[Start]
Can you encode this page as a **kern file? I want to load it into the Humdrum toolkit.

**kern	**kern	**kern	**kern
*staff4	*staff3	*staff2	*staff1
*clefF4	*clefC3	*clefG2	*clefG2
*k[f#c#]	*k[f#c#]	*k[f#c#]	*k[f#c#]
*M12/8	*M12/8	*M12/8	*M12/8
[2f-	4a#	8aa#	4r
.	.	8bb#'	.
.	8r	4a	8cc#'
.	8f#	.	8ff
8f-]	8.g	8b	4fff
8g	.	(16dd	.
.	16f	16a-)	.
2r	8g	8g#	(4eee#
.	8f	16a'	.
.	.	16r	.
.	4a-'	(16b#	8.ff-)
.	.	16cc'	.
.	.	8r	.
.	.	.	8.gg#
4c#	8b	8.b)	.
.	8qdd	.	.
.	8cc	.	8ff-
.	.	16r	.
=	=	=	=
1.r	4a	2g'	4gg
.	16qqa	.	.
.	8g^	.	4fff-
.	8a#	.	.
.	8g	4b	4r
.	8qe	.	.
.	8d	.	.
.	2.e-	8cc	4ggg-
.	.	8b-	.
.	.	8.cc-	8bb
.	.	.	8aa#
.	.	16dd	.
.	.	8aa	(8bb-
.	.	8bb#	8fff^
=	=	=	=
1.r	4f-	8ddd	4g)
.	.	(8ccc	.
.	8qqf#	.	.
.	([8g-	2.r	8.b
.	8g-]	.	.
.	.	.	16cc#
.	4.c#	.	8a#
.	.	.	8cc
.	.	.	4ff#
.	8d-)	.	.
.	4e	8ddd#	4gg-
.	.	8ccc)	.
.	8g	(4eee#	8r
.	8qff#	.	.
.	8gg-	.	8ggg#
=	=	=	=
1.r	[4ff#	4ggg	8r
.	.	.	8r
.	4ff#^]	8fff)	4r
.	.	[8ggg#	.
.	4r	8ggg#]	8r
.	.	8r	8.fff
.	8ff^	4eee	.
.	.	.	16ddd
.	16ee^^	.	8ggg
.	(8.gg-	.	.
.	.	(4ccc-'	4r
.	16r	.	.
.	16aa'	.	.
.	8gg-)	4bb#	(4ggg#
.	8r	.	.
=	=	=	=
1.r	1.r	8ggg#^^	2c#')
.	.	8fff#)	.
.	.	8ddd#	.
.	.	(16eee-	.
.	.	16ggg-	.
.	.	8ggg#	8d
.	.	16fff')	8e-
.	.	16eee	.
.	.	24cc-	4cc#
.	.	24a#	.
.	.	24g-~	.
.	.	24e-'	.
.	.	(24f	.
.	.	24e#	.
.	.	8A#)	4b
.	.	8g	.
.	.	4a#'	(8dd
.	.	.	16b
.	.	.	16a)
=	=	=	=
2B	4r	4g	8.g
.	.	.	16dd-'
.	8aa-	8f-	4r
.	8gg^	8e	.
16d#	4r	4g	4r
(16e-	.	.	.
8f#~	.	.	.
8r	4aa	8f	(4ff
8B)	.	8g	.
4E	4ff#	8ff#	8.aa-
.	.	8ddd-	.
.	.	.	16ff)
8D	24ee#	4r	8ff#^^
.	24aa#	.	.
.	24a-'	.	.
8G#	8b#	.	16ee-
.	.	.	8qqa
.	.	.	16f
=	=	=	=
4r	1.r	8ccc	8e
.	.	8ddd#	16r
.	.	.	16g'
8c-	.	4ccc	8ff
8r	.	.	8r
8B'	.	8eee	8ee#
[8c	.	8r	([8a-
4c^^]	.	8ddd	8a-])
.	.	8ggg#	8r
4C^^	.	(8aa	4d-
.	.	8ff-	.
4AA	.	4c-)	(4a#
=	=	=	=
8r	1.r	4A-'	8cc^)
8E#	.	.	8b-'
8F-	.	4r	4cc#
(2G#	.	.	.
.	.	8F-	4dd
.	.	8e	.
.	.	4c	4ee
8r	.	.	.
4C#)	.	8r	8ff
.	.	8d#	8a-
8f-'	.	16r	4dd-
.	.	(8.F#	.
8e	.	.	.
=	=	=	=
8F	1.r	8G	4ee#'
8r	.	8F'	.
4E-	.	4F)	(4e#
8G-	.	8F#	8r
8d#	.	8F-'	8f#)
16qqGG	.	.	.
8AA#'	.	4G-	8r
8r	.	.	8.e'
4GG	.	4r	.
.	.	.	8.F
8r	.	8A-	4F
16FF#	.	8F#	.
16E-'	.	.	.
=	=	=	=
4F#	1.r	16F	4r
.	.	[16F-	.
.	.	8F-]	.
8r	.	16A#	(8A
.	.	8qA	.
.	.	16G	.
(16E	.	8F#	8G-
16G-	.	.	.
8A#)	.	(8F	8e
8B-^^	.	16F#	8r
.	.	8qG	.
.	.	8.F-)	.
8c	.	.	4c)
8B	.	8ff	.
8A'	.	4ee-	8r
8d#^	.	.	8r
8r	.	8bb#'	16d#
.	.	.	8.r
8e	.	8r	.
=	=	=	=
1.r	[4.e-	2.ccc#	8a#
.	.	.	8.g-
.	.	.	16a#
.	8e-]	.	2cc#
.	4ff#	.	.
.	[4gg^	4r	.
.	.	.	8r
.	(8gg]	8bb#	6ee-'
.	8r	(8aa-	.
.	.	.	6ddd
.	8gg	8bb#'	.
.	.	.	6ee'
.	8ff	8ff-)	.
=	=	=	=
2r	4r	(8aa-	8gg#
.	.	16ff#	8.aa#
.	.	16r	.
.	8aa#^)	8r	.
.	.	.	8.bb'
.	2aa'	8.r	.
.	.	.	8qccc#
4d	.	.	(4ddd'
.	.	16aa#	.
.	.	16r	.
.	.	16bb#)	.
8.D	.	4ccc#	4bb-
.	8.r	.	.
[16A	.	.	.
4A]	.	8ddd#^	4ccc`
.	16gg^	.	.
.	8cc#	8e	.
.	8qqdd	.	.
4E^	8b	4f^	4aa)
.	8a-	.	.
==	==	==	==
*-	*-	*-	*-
[End]
▶ **OBJECTIVE**:
Please pick out every line in the records above that contains the string "kern" and copy each of those lines in full.

▶ **TASK ANSWER**:
Can you encode this page as a **kern file? I want to load it into the Humdrum toolkit.
**kern	**kern	**kern	**kern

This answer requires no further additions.